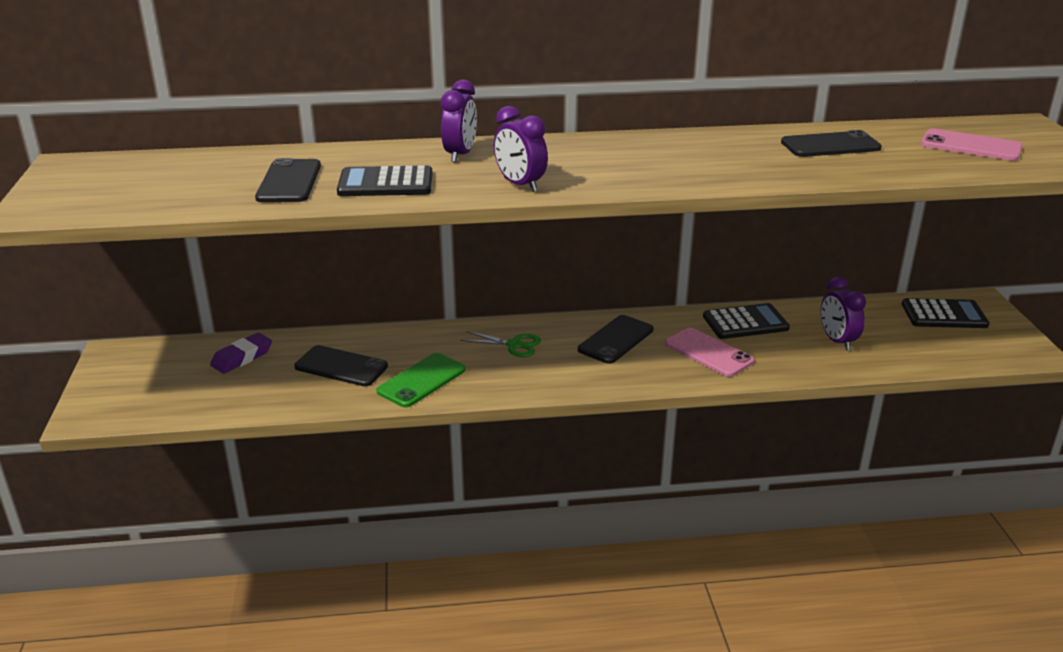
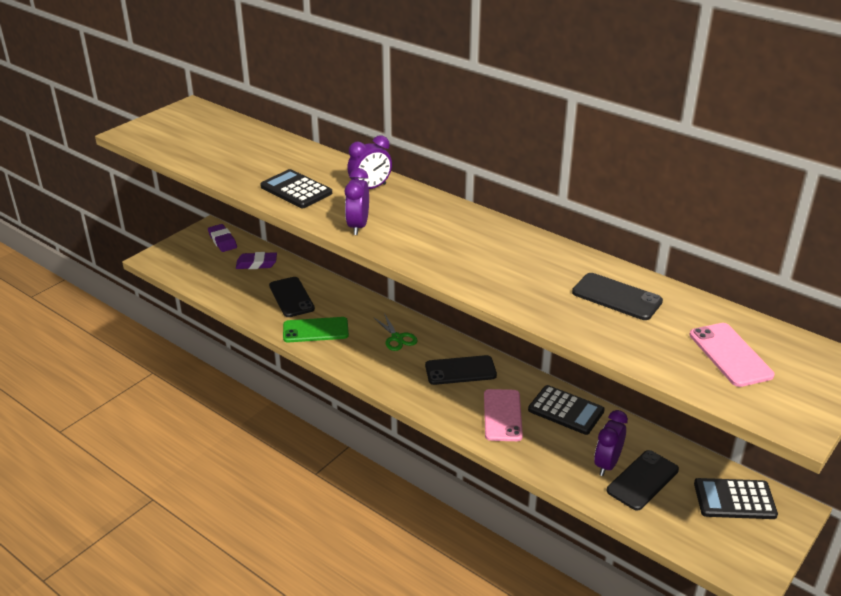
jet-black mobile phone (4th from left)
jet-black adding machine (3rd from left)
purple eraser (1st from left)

· · · · ·

**WORK REQUEST**
Where the string "black" occurs in a line of the listing, copy the line.

**WORKED SOLUTION**
jet-black mobile phone (4th from left)
jet-black adding machine (3rd from left)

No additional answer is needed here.